> [YOUR GOAL]:
Would you please copy the part of the material below that opens with the line containing "(67, 373) = (444, 671): orange" and closes with the line containing "(687, 293) = (487, 140): blue"? Copy it exactly, and only it.

** MATERIAL PROVIDED follows **

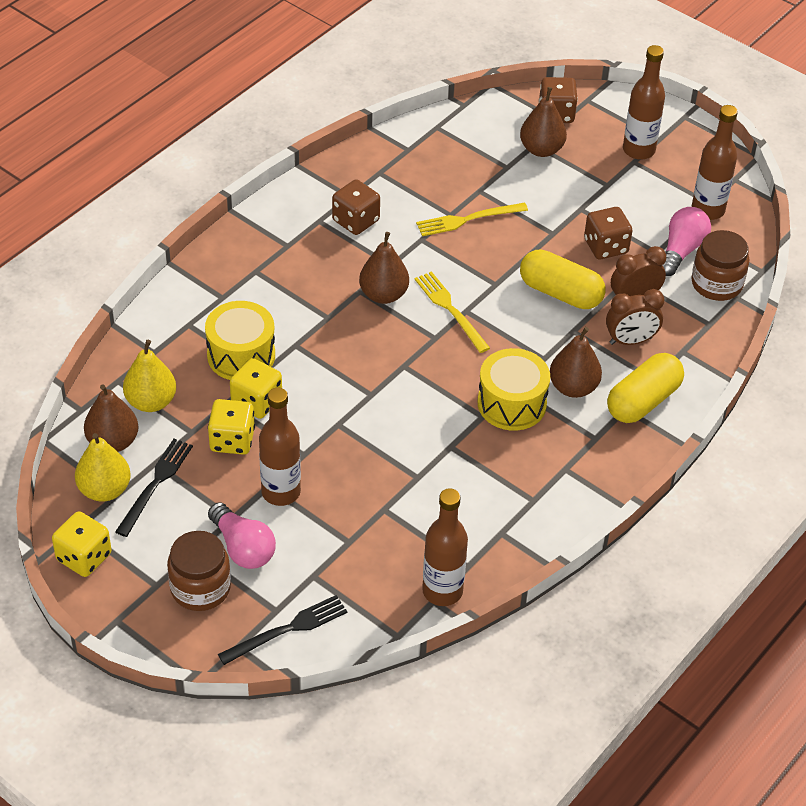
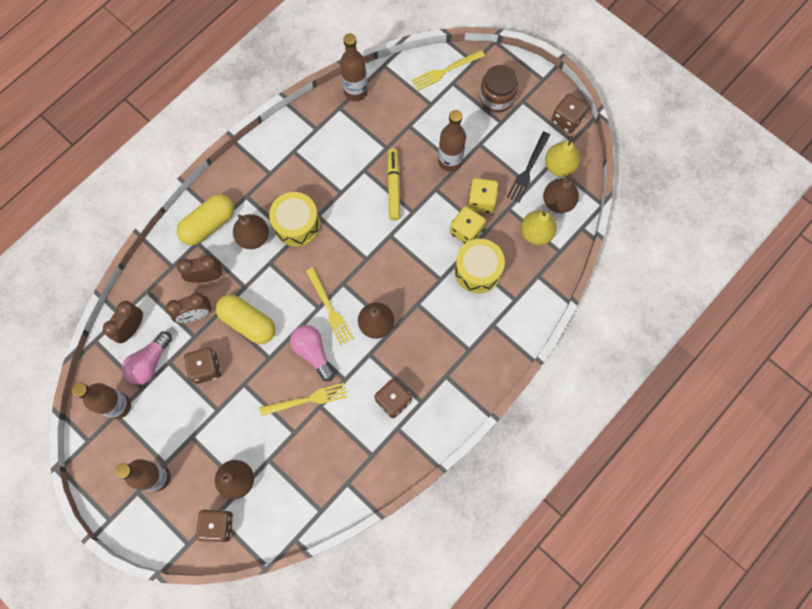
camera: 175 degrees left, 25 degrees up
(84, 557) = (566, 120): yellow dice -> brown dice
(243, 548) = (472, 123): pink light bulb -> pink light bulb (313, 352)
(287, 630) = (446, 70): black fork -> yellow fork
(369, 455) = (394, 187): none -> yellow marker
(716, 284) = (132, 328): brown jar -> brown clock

** End of MATERIAL PROVIDED **
** MATERIAL PROVIDED follows **

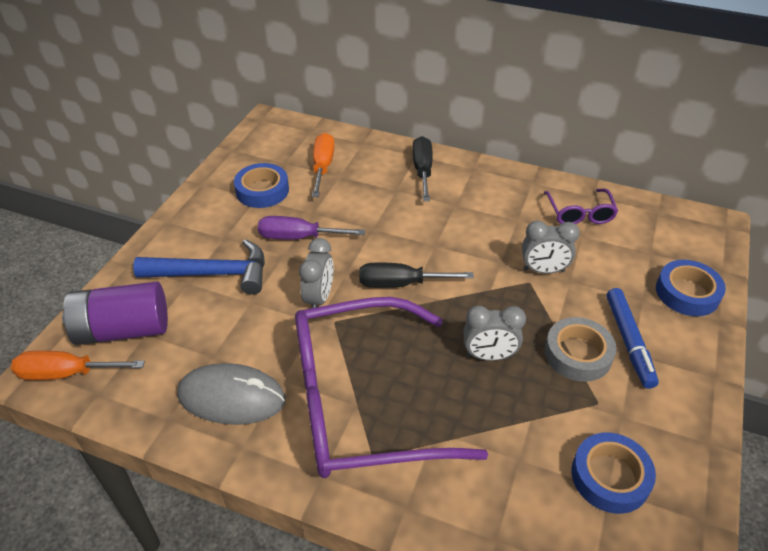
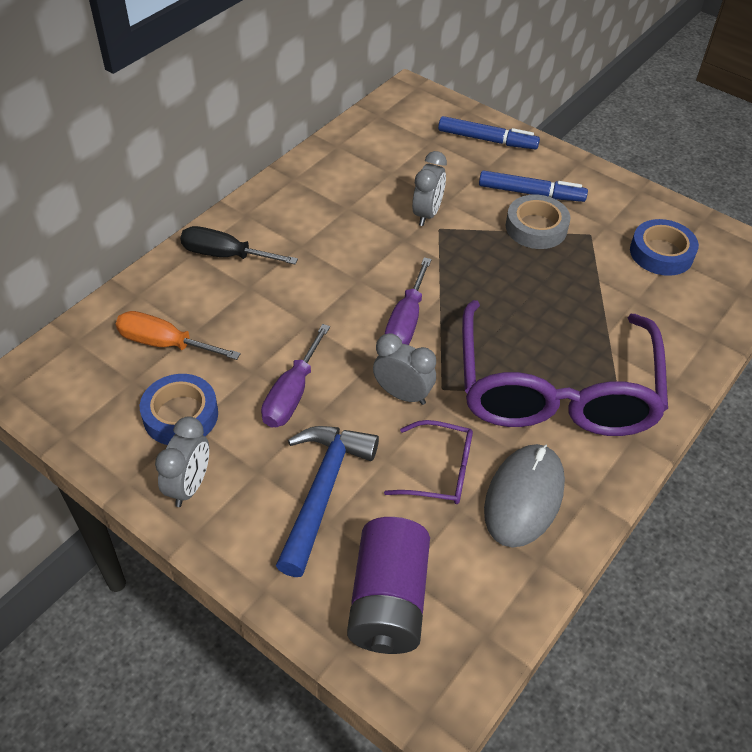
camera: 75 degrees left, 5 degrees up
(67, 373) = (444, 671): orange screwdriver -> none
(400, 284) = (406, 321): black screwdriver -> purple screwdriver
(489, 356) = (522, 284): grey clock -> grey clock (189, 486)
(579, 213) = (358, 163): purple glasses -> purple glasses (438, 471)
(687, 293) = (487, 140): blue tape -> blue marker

** End of MATERIAL PROVIDED **

> [REPLY TO THE EXERCISE]:
(67, 373) = (444, 671): orange screwdriver -> none
(400, 284) = (406, 321): black screwdriver -> purple screwdriver
(489, 356) = (522, 284): grey clock -> grey clock (189, 486)
(579, 213) = (358, 163): purple glasses -> purple glasses (438, 471)
(687, 293) = (487, 140): blue tape -> blue marker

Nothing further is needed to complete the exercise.